Work order:
The records below are to be returned word for word, with pictures left out.

Records shown:
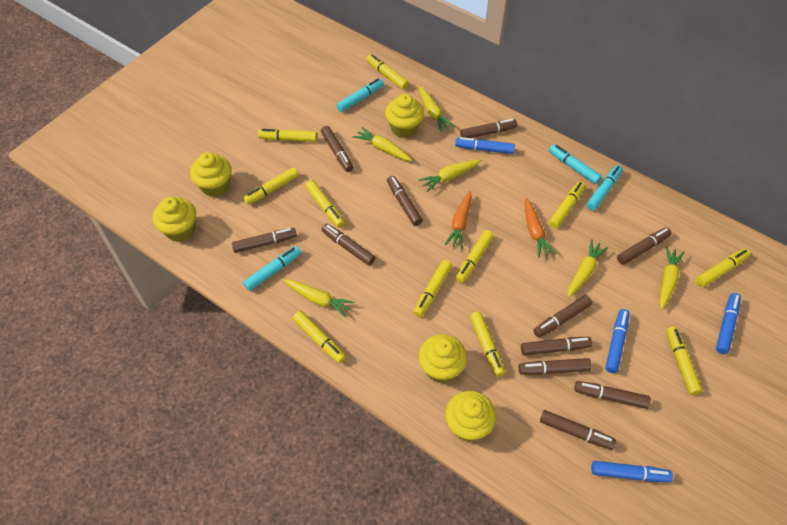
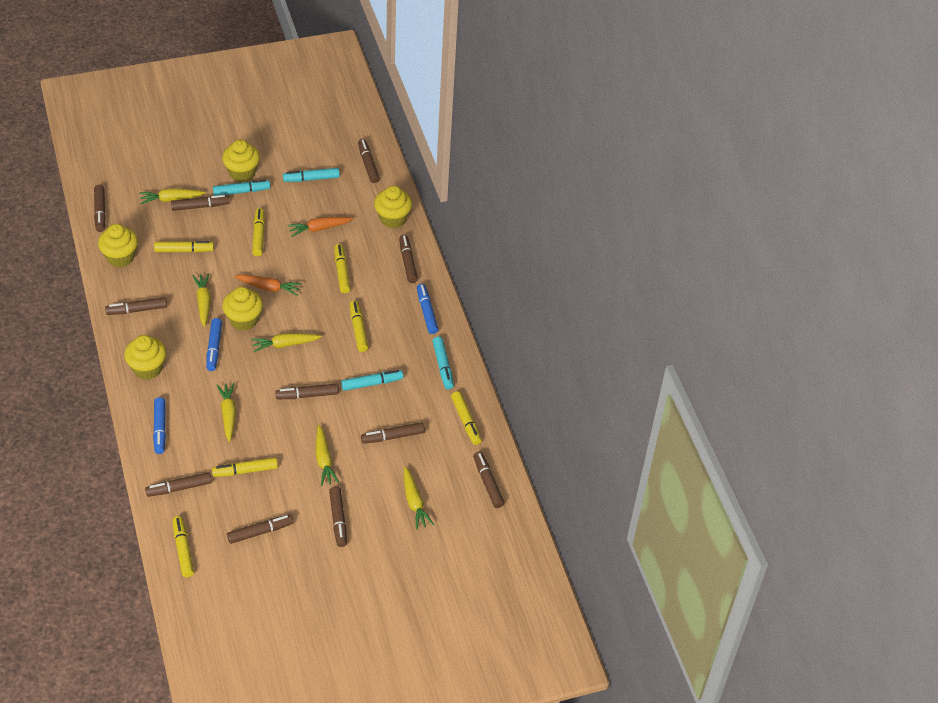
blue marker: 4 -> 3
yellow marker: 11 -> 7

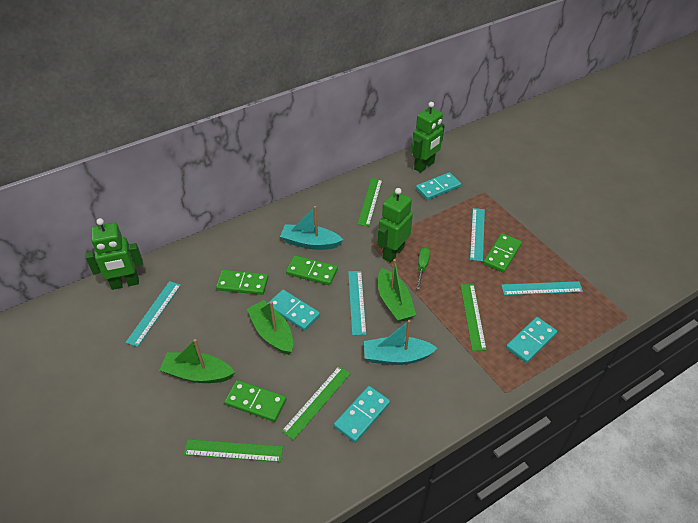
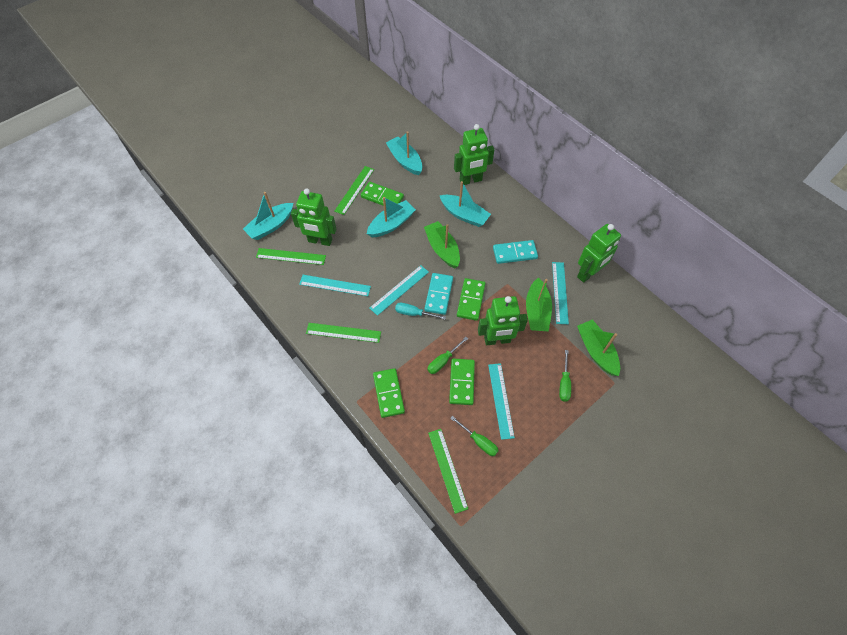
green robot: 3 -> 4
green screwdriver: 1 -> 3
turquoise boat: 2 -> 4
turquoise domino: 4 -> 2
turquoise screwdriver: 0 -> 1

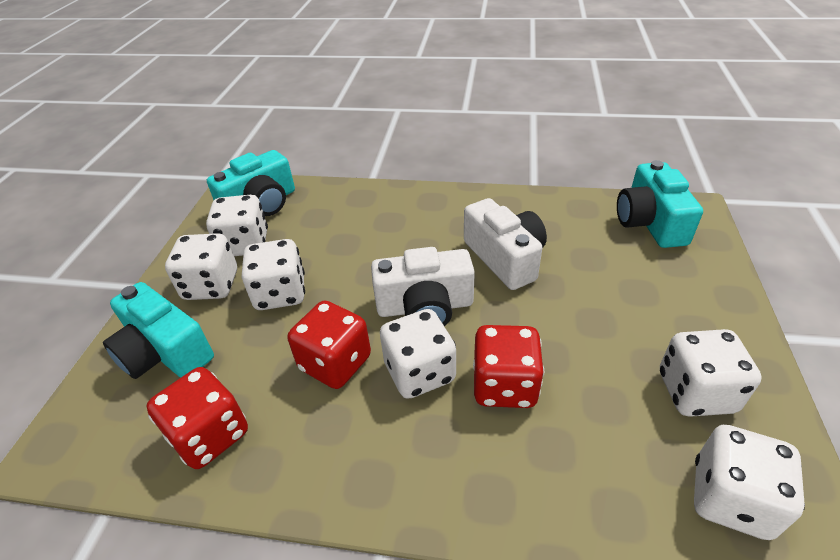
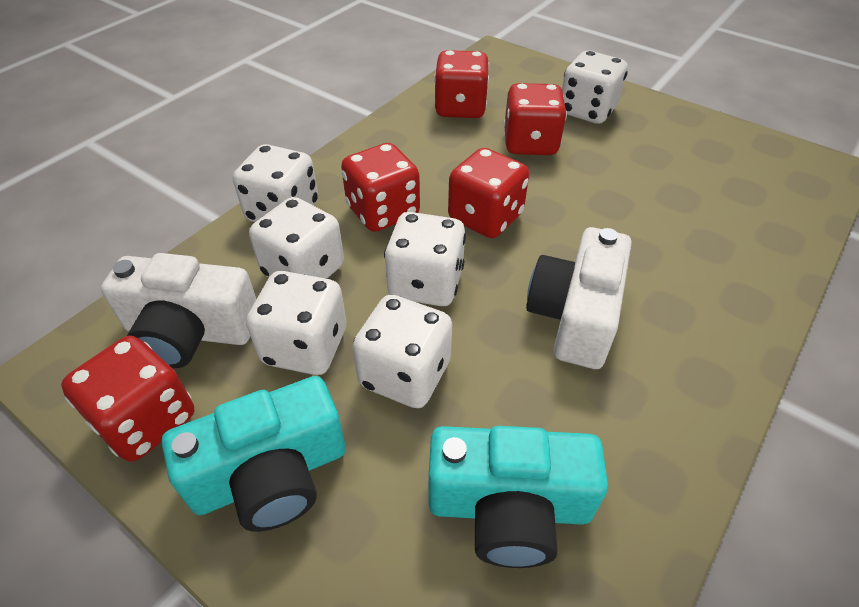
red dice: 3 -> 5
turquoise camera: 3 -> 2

Result:
blue marker: 4 -> 3
yellow marker: 11 -> 7

green robot: 3 -> 4
green screwdriver: 1 -> 3
turquoise boat: 2 -> 4
turquoise domino: 4 -> 2
turquoise screwdriver: 0 -> 1

red dice: 3 -> 5
turquoise camera: 3 -> 2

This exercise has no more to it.